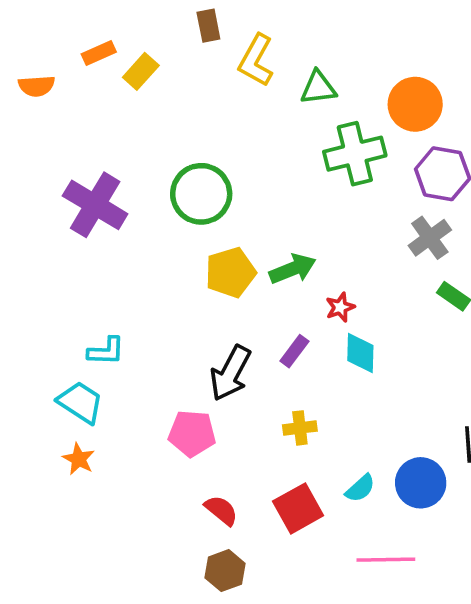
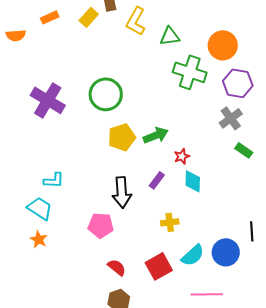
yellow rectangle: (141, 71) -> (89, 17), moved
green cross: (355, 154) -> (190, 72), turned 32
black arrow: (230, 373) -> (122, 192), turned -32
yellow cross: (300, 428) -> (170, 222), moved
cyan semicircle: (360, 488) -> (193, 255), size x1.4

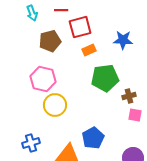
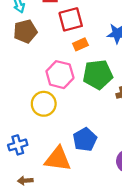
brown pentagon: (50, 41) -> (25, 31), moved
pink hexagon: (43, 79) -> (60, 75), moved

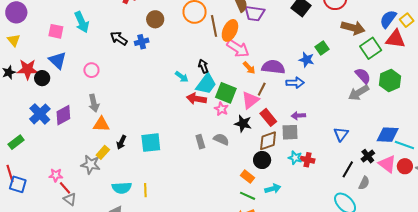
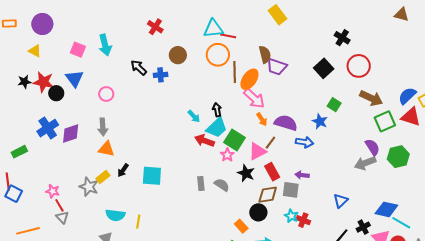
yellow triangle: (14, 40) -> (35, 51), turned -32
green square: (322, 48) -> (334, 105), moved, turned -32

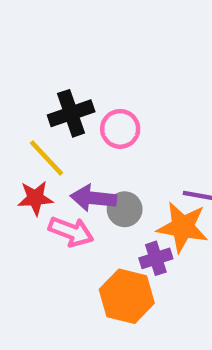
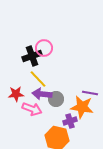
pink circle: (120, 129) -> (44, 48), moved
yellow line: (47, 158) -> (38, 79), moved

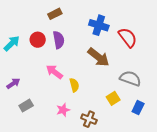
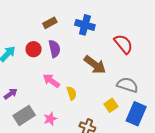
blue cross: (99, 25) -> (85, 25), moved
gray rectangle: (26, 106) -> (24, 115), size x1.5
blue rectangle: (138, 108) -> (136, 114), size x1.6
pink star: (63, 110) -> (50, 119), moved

—————

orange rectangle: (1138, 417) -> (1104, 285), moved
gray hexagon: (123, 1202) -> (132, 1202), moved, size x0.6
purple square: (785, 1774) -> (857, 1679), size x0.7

—————

__Task brief__.
An exact, complete copy of the lines above from the one with "blue cross: (99, 25) -> (85, 25), moved" through the one with "pink star: (63, 110) -> (50, 119), moved" is the whole answer.

__Result of this task__.
blue cross: (99, 25) -> (85, 25), moved
gray rectangle: (26, 106) -> (24, 115), size x1.5
blue rectangle: (138, 108) -> (136, 114), size x1.6
pink star: (63, 110) -> (50, 119), moved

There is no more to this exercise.